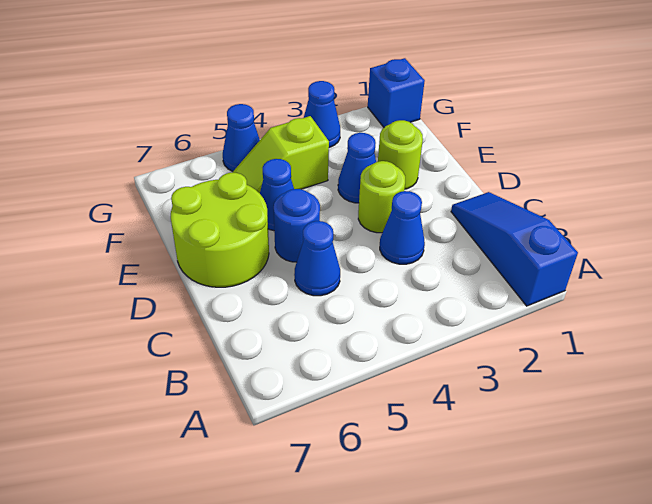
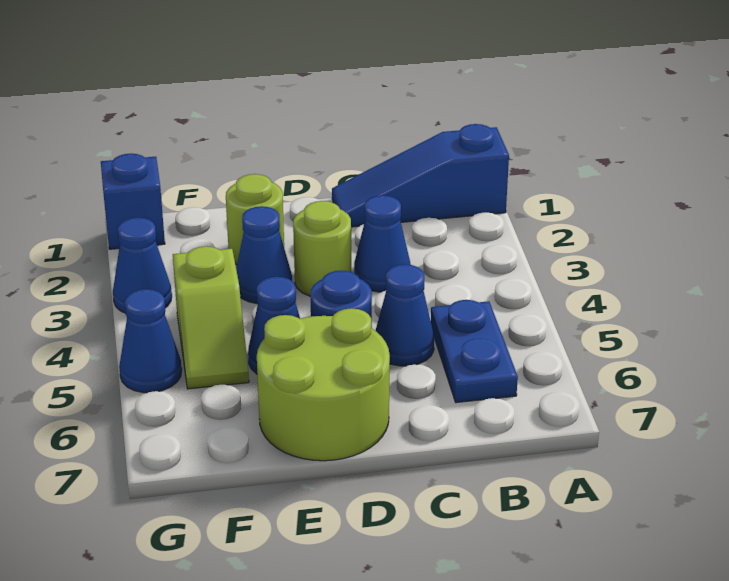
none -> blue plate B5:B6 level 1

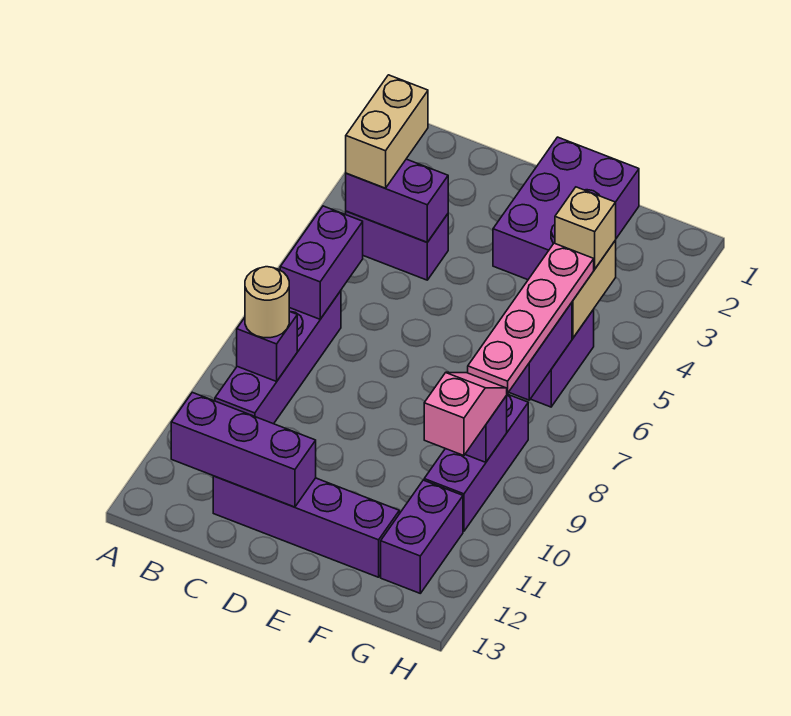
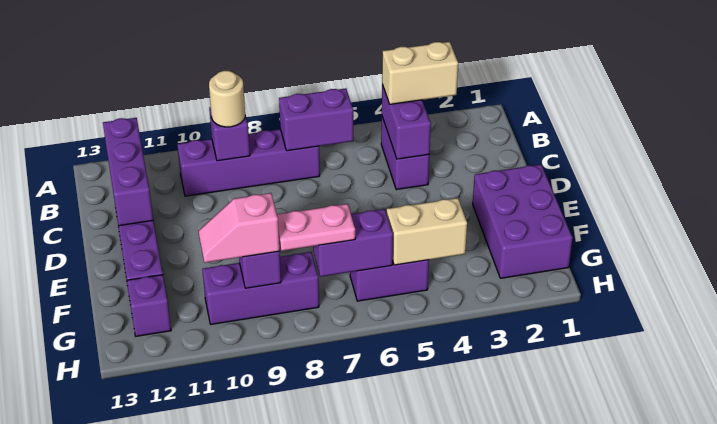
purple brick E1:F3 level 1 -> purple brick E1:G2 level 1
tan brick G4 level 3 -> none
pink plate G5:G8 level 3 -> pink plate G7:G8 level 3
pink slope G9:G10 level 3 top 10 -> pink slope G9:G10 level 3 top 9
purple brick G11:G12 level 1 -> purple brick G12 level 1

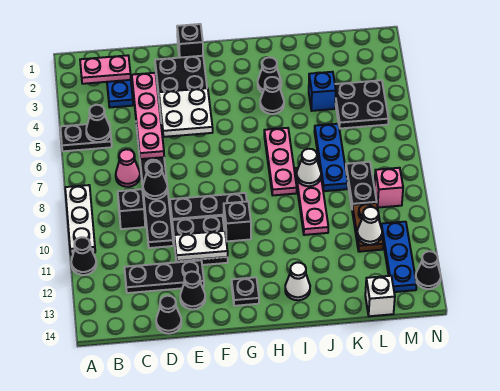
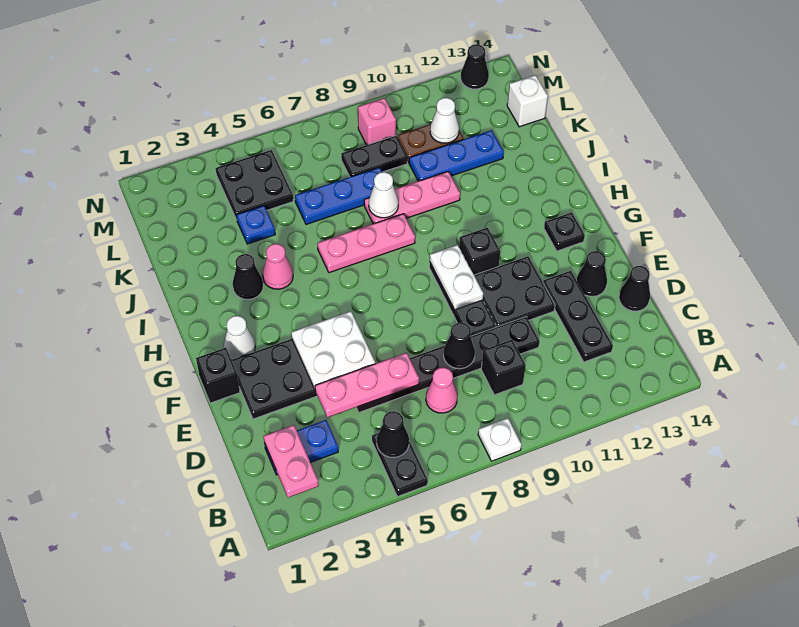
white plate A8:A10 level 1 -> white plate A8 level 1
black cone A11 level 1 -> none
pink plate D3:D6 level 2 -> pink plate D4:D6 level 2
white plate E11:F11 level 2 -> white plate F9:G9 level 2
black cone I4 level 1 -> pink cone I4 level 1
white cone I13 level 1 -> white cone G2 level 1
blue brick K4 level 1 -> blue plate K4 level 1
blue plate M11:M13 level 1 -> blue plate K10:K12 level 1

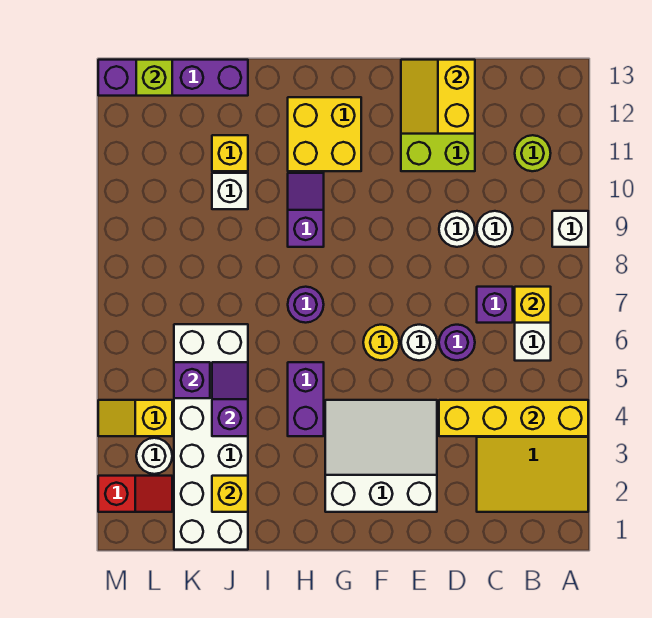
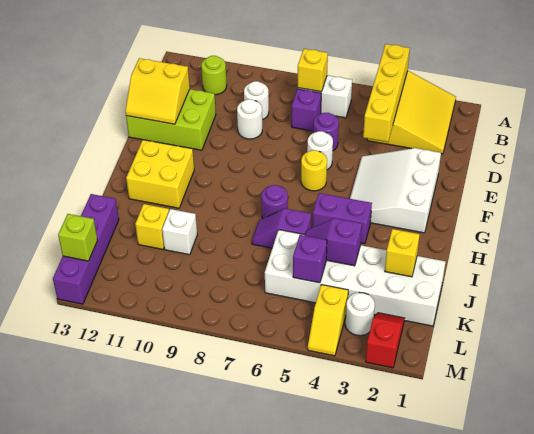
white brick A9 level 1 -> none
purple slope H9:H10 level 1 top 9 -> purple slope I6:I7 level 1 top 6

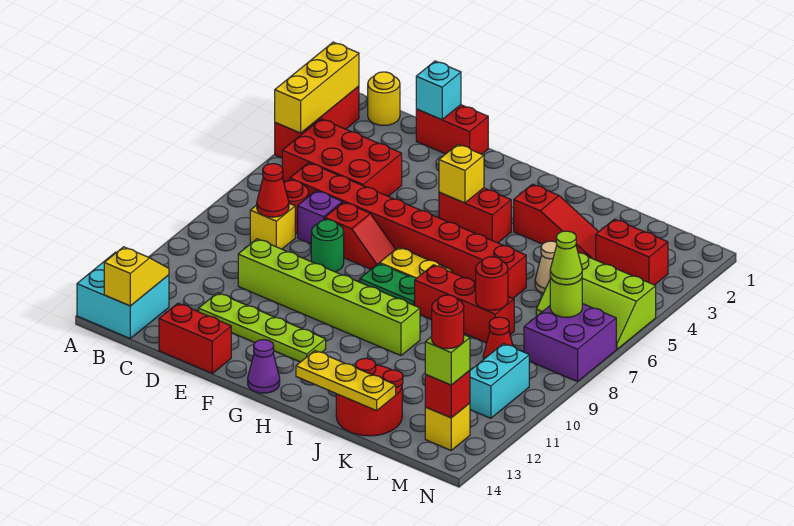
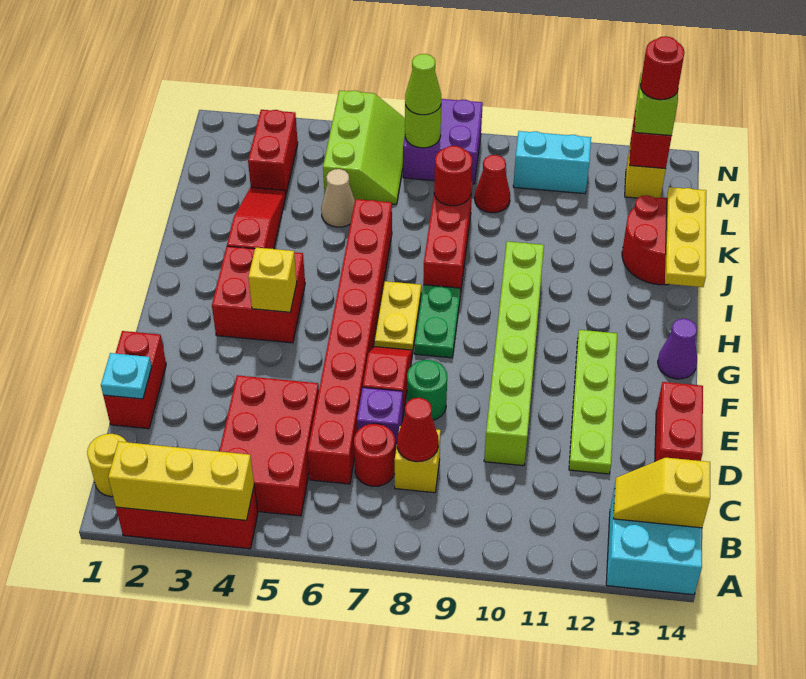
cyan brick D1 level 2 -> cyan plate D1 level 2
red brick G4:H4 level 1 -> red brick G3:H4 level 1

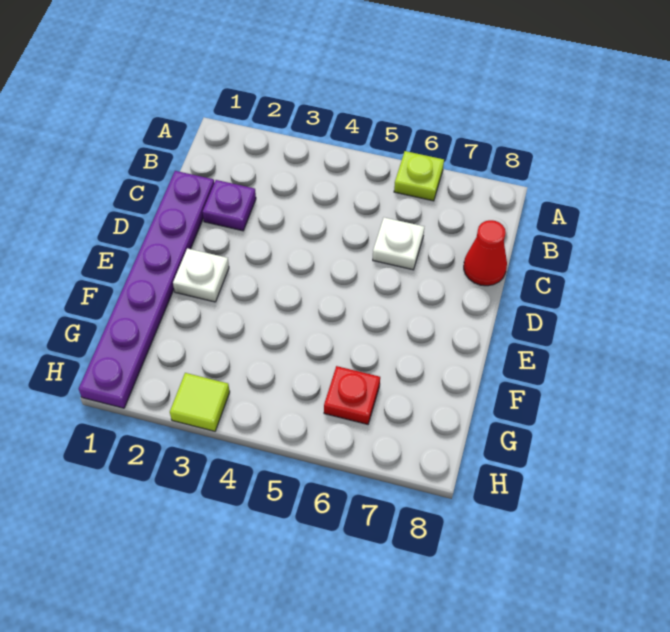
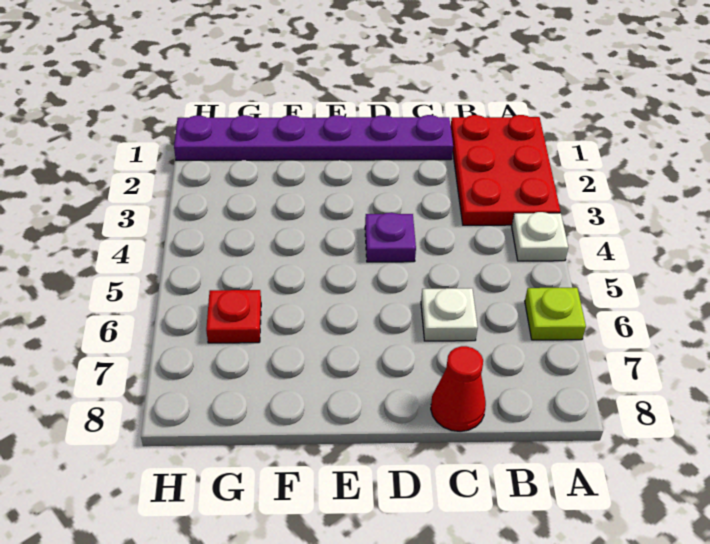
none -> red plate A1:B3 level 1
purple plate C2 level 1 -> purple plate D4 level 1
white plate E2 level 1 -> white plate A4 level 1
lime tile H3 level 1 -> none

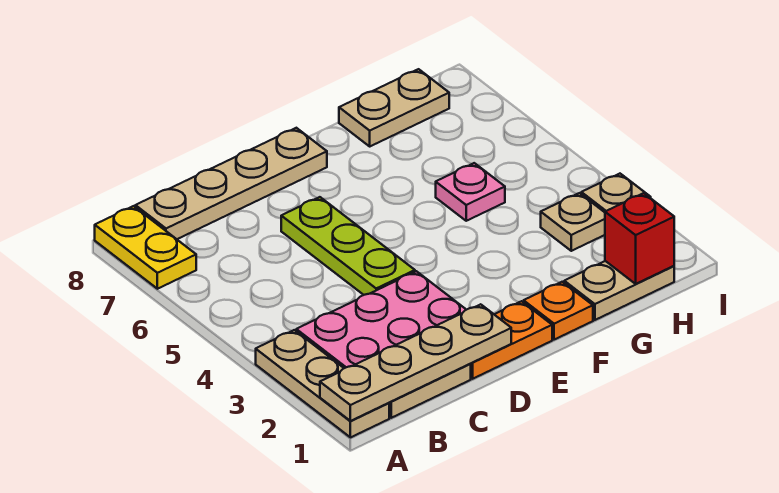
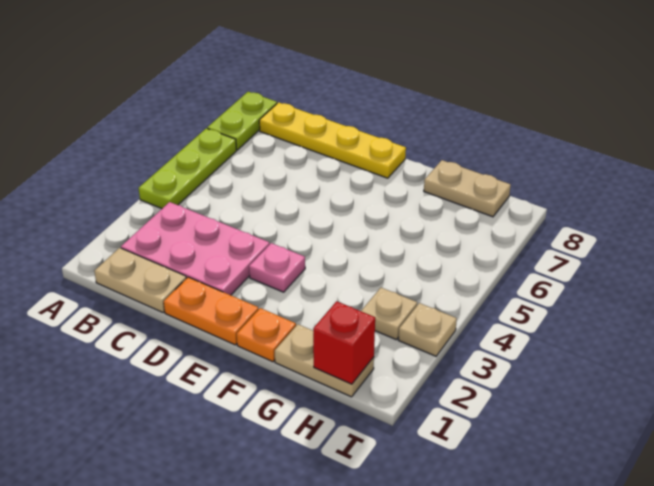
tan plate A1:A3 level 1 -> none
tan plate A1:D1 level 2 -> none
yellow plate A7:A8 level 1 -> lime plate A7:A8 level 1
tan plate B8:E8 level 1 -> yellow plate B8:E8 level 1
lime plate D4:D6 level 1 -> lime plate A4:A6 level 1
pink plate G5 level 1 -> pink plate E3 level 1

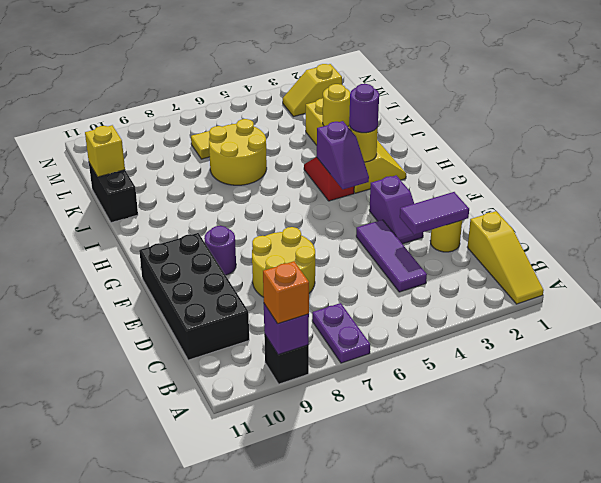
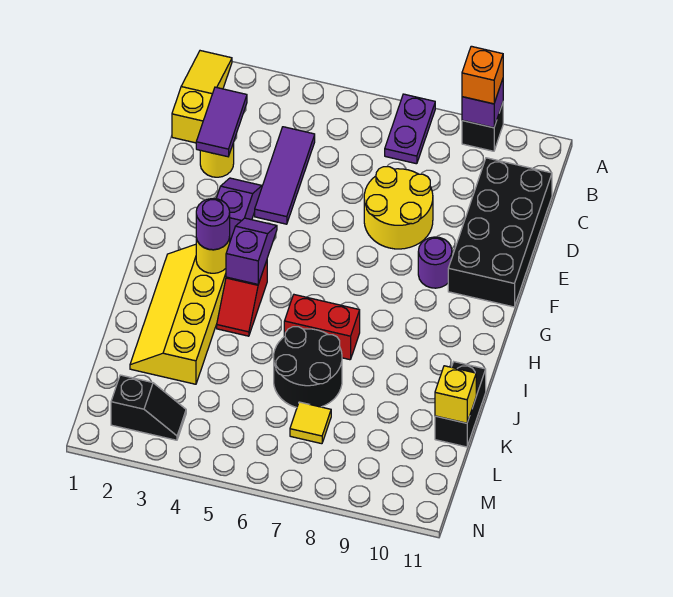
purple tile D2:D3 level 2 -> purple tile C2:D2 level 2
none -> red brick I6:I7 level 1
yellow round brick J3 level 2 -> none
yellow round brick J6:K7 level 1 -> black round brick J6:K7 level 1
yellow slope M2:M3 level 1 top 2 -> black slope M2:M3 level 1 top 2

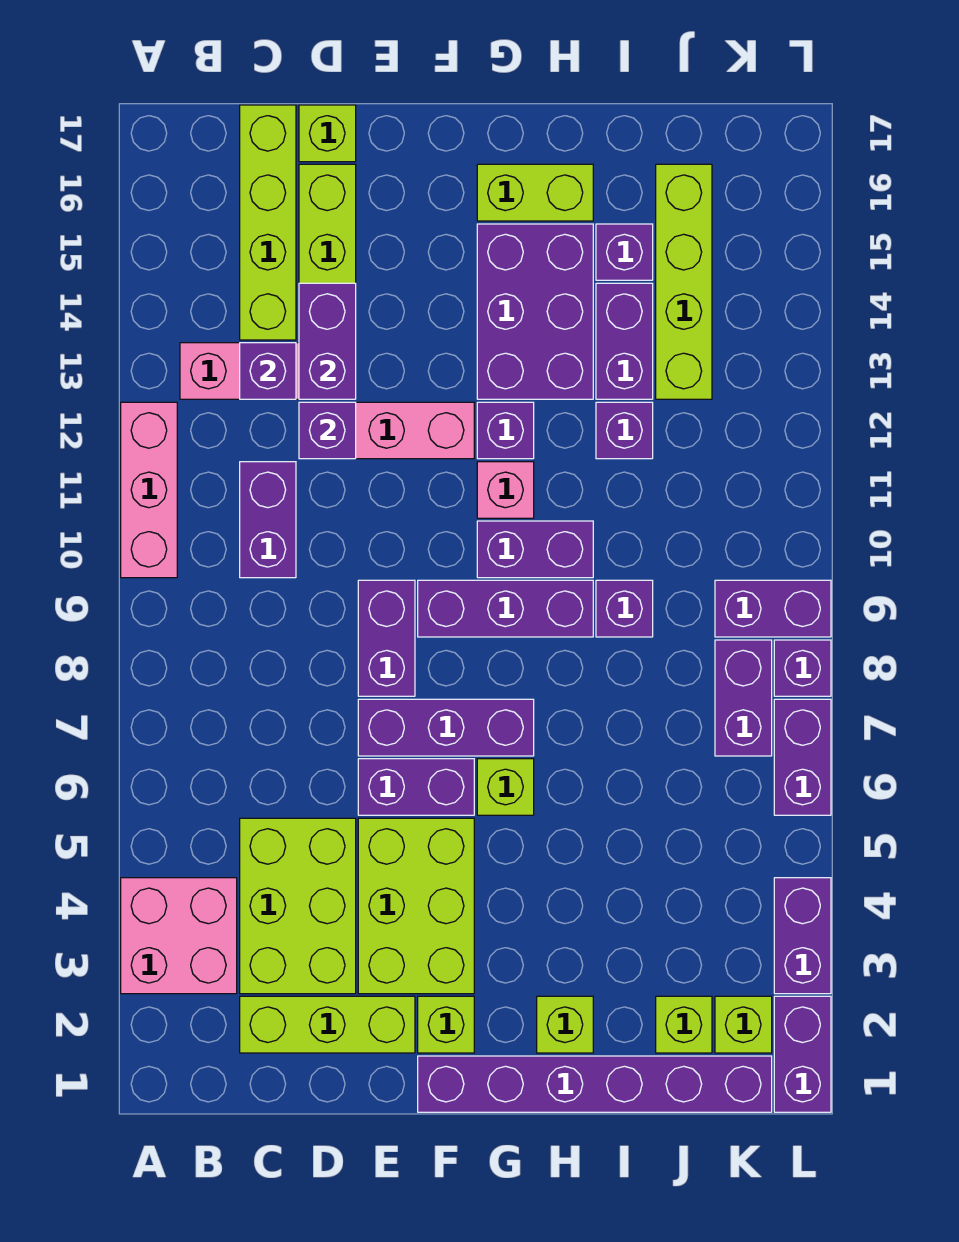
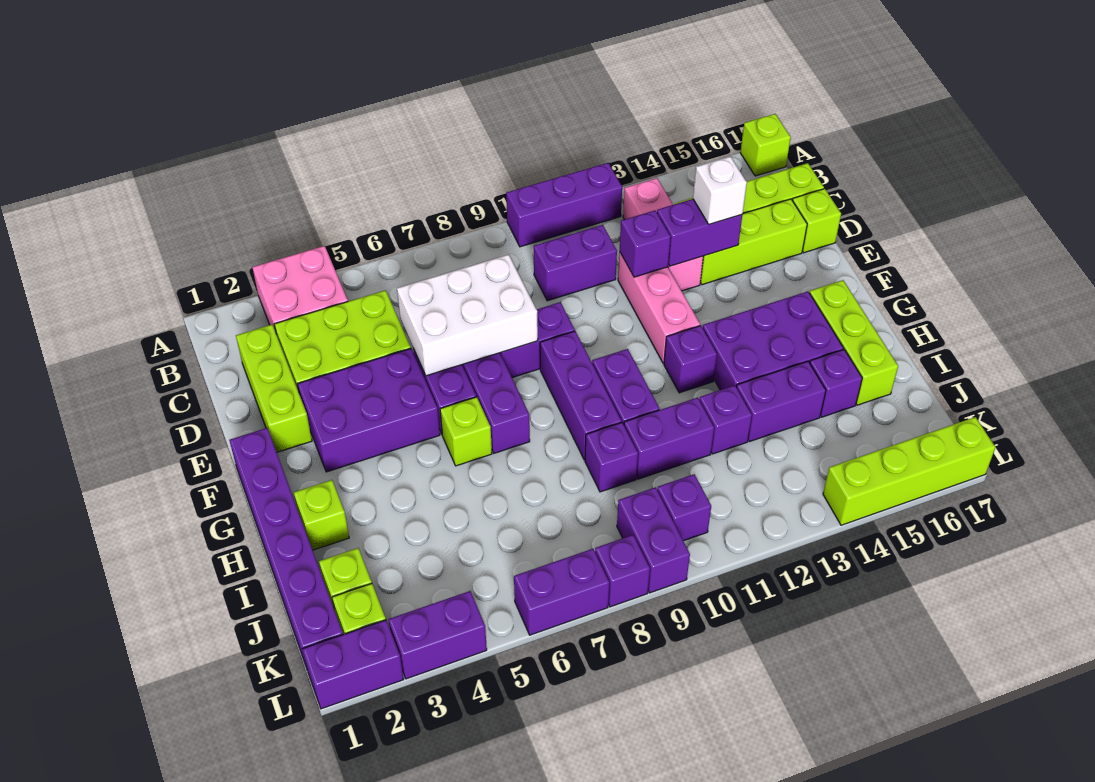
pink brick A10:A12 level 1 -> purple brick A10:A12 level 1
purple brick C13 level 2 -> purple brick K10 level 1
none -> white brick D6:E8 level 2
none -> white brick D14 level 3
lime brick E3:F5 level 1 -> purple brick E3:F5 level 1
lime brick F2 level 1 -> lime brick A17 level 1
pink brick G11 level 1 -> none
lime brick G16:H16 level 1 -> lime brick G16:I16 level 1
lime brick J13:J16 level 1 -> lime brick L14:L17 level 1
purple brick K7:K8 level 1 -> purple brick I10:I11 level 1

———

■ Task objective ■
From the material above, copy every line where the word "black" is found.

■ Result ■
black cone A11 level 1 -> none
black cone I4 level 1 -> pink cone I4 level 1
yellow round brick J6:K7 level 1 -> black round brick J6:K7 level 1
yellow slope M2:M3 level 1 top 2 -> black slope M2:M3 level 1 top 2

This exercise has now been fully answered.